Establish how many lines of the material below contain the string "clock". Return that number by itself.

··· Supplied material

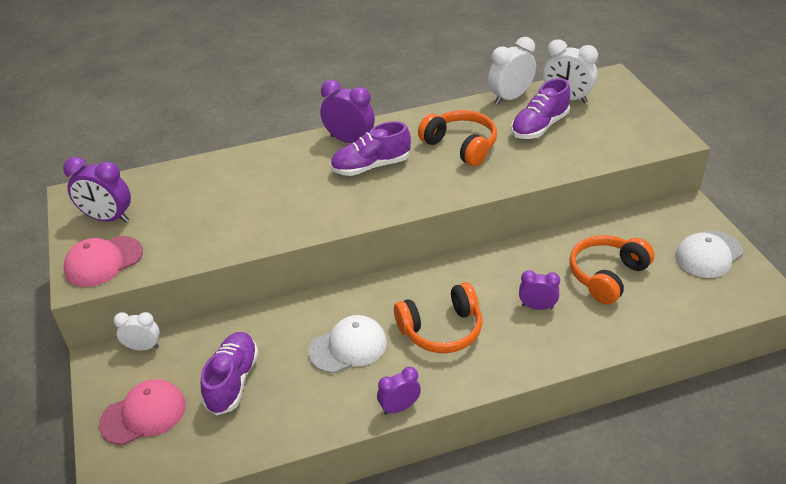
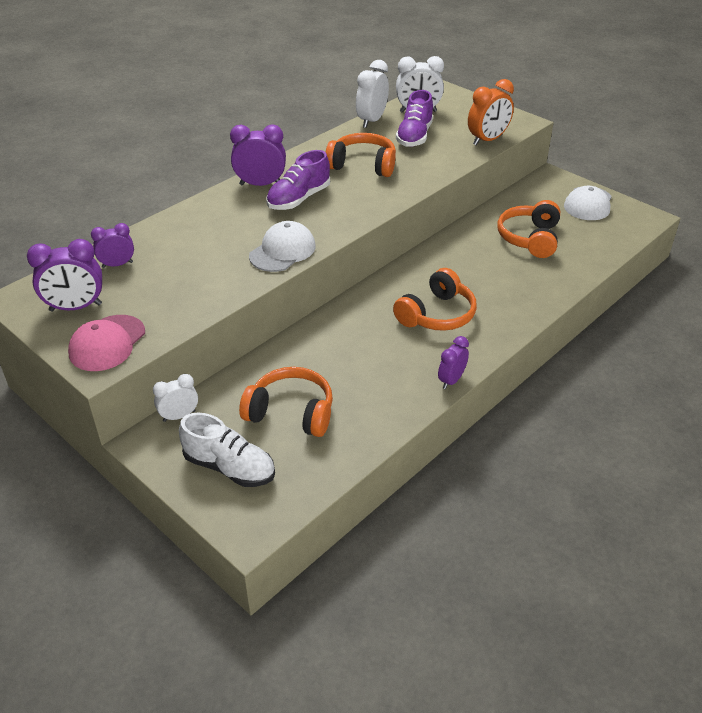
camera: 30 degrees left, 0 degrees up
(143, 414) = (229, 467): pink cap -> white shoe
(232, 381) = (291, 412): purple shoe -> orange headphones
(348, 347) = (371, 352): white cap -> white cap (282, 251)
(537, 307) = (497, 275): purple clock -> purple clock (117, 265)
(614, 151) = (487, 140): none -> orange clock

······
··· Supplied material

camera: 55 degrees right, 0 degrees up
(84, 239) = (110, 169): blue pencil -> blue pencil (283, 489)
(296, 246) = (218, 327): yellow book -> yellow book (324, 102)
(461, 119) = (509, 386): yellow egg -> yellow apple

······

• Solution to the problem:
2